Exercise objective: Read through the lines below and copy the ones holding the string "delete".

(Dataset excerpts)

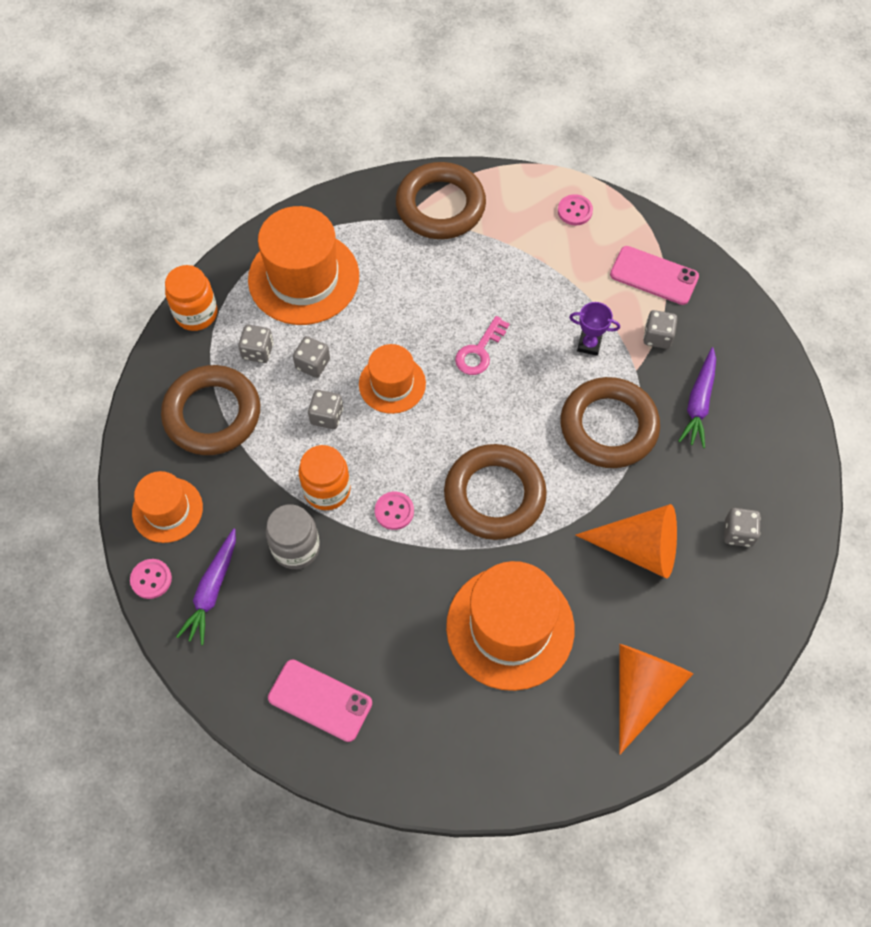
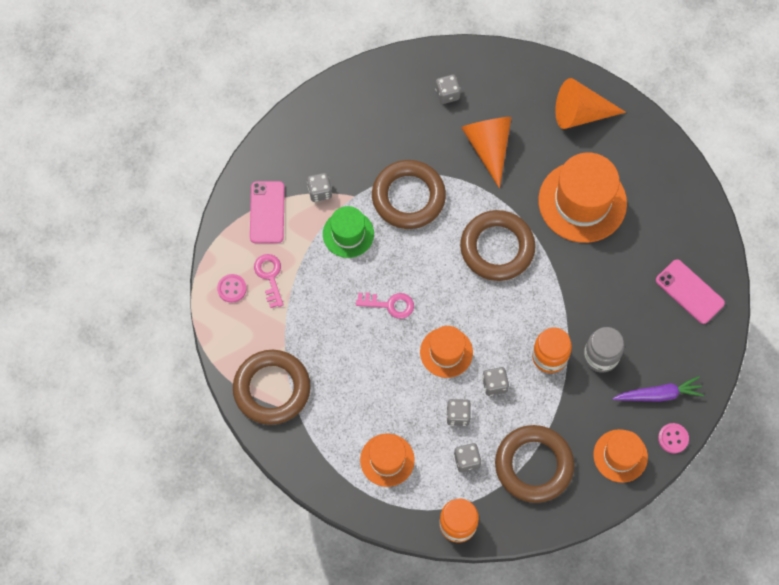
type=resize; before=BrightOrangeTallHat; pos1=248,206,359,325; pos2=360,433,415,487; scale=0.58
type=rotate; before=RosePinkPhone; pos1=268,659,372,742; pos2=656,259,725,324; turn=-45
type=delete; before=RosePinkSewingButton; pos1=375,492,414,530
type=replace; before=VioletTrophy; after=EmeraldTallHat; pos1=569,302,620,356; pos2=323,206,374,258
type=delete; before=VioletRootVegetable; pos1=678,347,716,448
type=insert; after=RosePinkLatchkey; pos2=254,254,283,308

Exercise result:
type=delete; before=RosePinkSewingButton; pos1=375,492,414,530
type=delete; before=VioletRootVegetable; pos1=678,347,716,448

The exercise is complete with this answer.